#### [Task data]

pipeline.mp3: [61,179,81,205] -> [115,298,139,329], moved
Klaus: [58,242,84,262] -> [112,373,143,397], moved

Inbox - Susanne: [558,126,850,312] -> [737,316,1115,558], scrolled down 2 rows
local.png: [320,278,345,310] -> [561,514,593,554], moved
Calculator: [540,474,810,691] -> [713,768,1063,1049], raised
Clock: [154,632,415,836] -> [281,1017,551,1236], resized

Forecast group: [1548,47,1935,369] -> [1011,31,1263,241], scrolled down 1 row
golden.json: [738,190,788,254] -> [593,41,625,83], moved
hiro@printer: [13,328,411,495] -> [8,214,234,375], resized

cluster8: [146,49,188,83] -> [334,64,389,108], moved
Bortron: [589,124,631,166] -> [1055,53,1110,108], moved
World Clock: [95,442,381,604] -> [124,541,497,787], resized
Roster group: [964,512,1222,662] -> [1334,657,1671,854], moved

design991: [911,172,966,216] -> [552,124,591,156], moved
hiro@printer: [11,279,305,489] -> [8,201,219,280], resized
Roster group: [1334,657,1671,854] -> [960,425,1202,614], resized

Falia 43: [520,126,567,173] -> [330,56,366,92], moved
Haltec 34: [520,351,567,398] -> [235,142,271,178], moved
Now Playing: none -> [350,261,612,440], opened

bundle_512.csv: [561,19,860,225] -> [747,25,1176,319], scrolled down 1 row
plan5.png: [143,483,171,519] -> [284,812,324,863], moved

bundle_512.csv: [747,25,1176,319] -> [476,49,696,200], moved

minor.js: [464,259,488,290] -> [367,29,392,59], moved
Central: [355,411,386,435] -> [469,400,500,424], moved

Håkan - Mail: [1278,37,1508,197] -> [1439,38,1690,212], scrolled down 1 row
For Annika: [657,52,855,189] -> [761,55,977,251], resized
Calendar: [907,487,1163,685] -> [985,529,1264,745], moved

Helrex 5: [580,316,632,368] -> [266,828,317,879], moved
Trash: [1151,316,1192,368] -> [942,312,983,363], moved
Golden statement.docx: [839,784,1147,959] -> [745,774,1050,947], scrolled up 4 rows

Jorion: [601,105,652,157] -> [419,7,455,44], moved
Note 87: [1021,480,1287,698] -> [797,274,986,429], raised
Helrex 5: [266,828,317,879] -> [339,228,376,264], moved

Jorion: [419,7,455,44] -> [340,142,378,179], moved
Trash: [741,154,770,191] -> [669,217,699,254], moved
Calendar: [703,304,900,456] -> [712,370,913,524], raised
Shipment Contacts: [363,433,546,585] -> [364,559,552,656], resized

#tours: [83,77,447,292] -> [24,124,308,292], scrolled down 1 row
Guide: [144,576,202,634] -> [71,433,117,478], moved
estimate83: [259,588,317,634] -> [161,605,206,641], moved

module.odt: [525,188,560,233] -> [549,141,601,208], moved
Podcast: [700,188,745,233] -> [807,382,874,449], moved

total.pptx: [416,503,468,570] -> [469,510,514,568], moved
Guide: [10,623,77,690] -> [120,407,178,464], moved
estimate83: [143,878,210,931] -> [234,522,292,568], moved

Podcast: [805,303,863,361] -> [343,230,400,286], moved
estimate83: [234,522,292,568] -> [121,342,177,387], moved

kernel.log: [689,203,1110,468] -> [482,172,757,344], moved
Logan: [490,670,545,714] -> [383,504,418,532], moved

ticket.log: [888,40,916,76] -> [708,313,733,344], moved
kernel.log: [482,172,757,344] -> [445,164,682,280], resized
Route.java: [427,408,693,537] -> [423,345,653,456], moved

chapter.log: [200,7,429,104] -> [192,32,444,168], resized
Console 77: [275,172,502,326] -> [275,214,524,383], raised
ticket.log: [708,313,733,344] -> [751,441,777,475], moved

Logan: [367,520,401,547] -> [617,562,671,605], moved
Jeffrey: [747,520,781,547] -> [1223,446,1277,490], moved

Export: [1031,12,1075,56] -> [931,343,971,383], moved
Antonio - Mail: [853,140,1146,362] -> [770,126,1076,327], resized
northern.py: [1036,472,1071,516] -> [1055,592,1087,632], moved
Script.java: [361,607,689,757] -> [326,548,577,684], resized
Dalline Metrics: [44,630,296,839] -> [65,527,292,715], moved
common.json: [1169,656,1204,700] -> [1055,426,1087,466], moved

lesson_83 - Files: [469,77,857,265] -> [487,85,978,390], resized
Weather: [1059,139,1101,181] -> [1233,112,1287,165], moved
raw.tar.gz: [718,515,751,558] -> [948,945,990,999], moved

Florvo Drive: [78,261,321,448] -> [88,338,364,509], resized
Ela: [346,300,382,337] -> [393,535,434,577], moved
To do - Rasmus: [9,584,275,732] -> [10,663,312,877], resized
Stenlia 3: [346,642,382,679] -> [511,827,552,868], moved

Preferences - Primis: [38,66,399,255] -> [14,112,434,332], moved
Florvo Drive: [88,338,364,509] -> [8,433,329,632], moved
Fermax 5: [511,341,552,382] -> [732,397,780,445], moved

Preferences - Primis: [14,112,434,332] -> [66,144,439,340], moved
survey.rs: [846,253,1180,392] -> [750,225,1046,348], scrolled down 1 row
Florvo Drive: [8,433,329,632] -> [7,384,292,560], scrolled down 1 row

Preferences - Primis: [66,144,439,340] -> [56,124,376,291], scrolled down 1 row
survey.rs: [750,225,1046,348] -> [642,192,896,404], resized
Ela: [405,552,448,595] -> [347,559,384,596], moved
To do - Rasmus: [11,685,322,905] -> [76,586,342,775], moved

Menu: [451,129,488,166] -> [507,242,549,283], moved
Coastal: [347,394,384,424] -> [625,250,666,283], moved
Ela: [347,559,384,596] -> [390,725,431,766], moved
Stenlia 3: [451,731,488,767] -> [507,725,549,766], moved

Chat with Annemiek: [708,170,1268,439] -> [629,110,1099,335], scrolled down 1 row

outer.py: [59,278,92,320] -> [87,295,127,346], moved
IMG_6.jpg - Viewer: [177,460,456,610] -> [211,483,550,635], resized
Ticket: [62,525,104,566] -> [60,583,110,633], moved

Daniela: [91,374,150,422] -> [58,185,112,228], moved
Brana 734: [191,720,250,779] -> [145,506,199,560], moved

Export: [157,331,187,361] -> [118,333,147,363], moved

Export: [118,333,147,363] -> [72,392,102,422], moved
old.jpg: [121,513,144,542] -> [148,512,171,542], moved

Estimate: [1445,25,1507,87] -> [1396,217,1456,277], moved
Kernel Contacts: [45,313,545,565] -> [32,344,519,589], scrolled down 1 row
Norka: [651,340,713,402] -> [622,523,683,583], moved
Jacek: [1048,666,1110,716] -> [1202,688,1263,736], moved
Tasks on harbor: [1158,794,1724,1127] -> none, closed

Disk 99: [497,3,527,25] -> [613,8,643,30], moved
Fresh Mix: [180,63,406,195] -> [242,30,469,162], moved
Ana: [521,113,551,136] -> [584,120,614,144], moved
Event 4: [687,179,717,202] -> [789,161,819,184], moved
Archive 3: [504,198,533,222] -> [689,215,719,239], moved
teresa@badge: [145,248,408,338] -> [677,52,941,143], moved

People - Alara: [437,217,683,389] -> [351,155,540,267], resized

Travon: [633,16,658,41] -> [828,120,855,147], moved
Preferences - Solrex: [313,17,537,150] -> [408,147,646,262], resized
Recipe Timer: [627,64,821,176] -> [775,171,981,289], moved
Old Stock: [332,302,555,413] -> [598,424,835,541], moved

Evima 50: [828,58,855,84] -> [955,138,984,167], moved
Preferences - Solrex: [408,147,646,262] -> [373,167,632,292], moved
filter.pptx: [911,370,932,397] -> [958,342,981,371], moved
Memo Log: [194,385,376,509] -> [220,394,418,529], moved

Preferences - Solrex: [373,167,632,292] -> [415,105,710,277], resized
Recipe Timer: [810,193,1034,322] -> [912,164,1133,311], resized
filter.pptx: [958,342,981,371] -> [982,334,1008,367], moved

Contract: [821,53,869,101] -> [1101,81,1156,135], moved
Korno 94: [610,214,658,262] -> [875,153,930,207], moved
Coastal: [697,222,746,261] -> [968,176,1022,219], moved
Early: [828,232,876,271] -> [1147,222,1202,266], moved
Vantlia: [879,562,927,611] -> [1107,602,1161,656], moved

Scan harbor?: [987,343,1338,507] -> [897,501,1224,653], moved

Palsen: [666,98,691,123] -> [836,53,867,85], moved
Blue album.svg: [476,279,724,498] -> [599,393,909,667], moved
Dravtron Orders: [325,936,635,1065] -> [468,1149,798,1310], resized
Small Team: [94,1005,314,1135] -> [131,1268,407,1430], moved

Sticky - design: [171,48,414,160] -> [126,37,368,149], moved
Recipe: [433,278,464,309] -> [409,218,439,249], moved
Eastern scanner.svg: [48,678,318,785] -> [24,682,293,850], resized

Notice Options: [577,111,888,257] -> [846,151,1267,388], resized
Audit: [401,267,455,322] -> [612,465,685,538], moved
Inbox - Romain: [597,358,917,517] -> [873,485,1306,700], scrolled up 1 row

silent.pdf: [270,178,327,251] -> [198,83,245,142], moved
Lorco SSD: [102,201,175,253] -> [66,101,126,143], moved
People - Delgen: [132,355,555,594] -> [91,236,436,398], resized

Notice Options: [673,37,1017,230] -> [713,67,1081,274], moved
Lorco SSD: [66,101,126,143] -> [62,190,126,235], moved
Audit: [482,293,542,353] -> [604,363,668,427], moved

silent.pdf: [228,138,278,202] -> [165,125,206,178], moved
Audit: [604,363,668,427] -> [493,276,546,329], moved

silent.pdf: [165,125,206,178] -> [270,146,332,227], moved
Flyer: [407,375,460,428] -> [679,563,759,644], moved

#### [What the task requires]
Print exactly the lines of the listing above starting at the line containing "local.png: [320,278,345,310] ->" and ending at the line containing "estimate83: [259,588,317,634] ->", both included.

#### [Reply to the exercise]
local.png: [320,278,345,310] -> [561,514,593,554], moved
Calculator: [540,474,810,691] -> [713,768,1063,1049], raised
Clock: [154,632,415,836] -> [281,1017,551,1236], resized

Forecast group: [1548,47,1935,369] -> [1011,31,1263,241], scrolled down 1 row
golden.json: [738,190,788,254] -> [593,41,625,83], moved
hiro@printer: [13,328,411,495] -> [8,214,234,375], resized

cluster8: [146,49,188,83] -> [334,64,389,108], moved
Bortron: [589,124,631,166] -> [1055,53,1110,108], moved
World Clock: [95,442,381,604] -> [124,541,497,787], resized
Roster group: [964,512,1222,662] -> [1334,657,1671,854], moved

design991: [911,172,966,216] -> [552,124,591,156], moved
hiro@printer: [11,279,305,489] -> [8,201,219,280], resized
Roster group: [1334,657,1671,854] -> [960,425,1202,614], resized

Falia 43: [520,126,567,173] -> [330,56,366,92], moved
Haltec 34: [520,351,567,398] -> [235,142,271,178], moved
Now Playing: none -> [350,261,612,440], opened

bundle_512.csv: [561,19,860,225] -> [747,25,1176,319], scrolled down 1 row
plan5.png: [143,483,171,519] -> [284,812,324,863], moved

bundle_512.csv: [747,25,1176,319] -> [476,49,696,200], moved

minor.js: [464,259,488,290] -> [367,29,392,59], moved
Central: [355,411,386,435] -> [469,400,500,424], moved

Håkan - Mail: [1278,37,1508,197] -> [1439,38,1690,212], scrolled down 1 row
For Annika: [657,52,855,189] -> [761,55,977,251], resized
Calendar: [907,487,1163,685] -> [985,529,1264,745], moved

Helrex 5: [580,316,632,368] -> [266,828,317,879], moved
Trash: [1151,316,1192,368] -> [942,312,983,363], moved
Golden statement.docx: [839,784,1147,959] -> [745,774,1050,947], scrolled up 4 rows

Jorion: [601,105,652,157] -> [419,7,455,44], moved
Note 87: [1021,480,1287,698] -> [797,274,986,429], raised
Helrex 5: [266,828,317,879] -> [339,228,376,264], moved

Jorion: [419,7,455,44] -> [340,142,378,179], moved
Trash: [741,154,770,191] -> [669,217,699,254], moved
Calendar: [703,304,900,456] -> [712,370,913,524], raised
Shipment Contacts: [363,433,546,585] -> [364,559,552,656], resized

#tours: [83,77,447,292] -> [24,124,308,292], scrolled down 1 row
Guide: [144,576,202,634] -> [71,433,117,478], moved
estimate83: [259,588,317,634] -> [161,605,206,641], moved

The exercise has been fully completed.